## [Required work]
If a line in the listing contains "AGND", copy it out whole.

## [Task input]
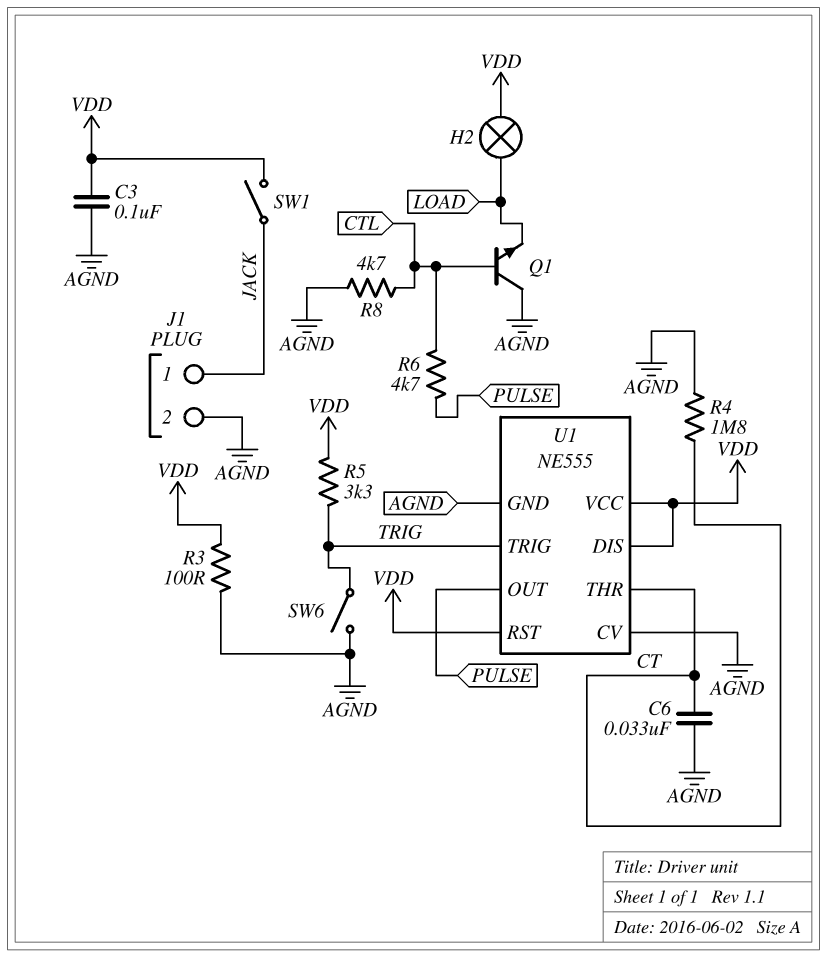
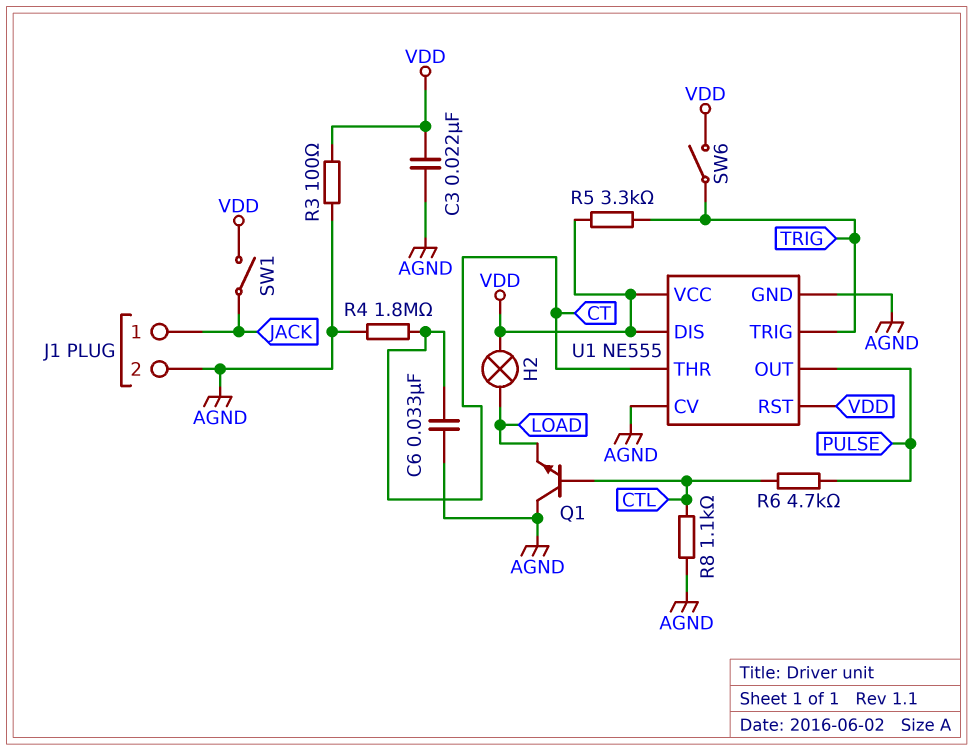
C3: 100nF (AGND, VDD) -> 22nF (AGND, VDD)
R8: 4.7k (AGND, CTL) -> 1.1k (AGND, CTL)
SW6: switch (AGND, TRIG) -> switch (TRIG, VDD)

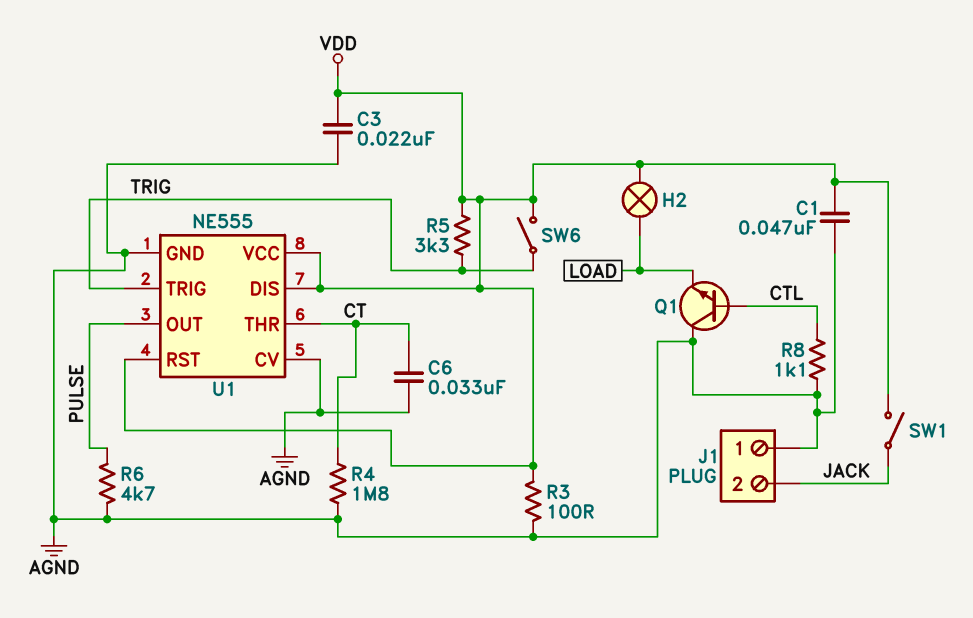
C1: none -> 47nF (AGND, VDD)
J1 pin 1: JACK -> AGND
J1 pin 2: AGND -> JACK
R6: 4.7k (CTL, PULSE) -> 4.7k (AGND, PULSE)

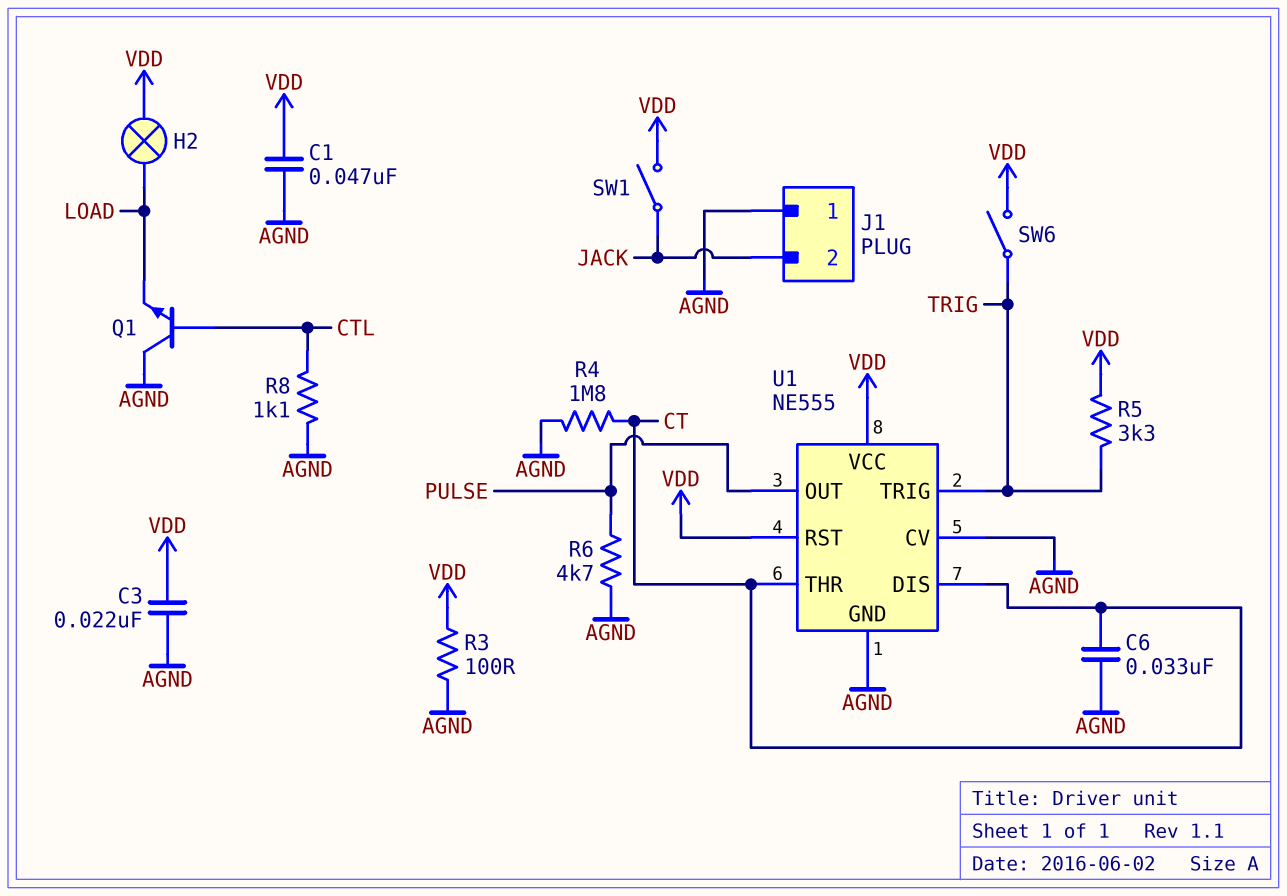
U1 pin DIS: VDD -> CT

## [Solution for this exercise]
C3: 100nF (AGND, VDD) -> 22nF (AGND, VDD)
R8: 4.7k (AGND, CTL) -> 1.1k (AGND, CTL)
SW6: switch (AGND, TRIG) -> switch (TRIG, VDD)
C1: none -> 47nF (AGND, VDD)
J1 pin 1: JACK -> AGND
J1 pin 2: AGND -> JACK
R6: 4.7k (CTL, PULSE) -> 4.7k (AGND, PULSE)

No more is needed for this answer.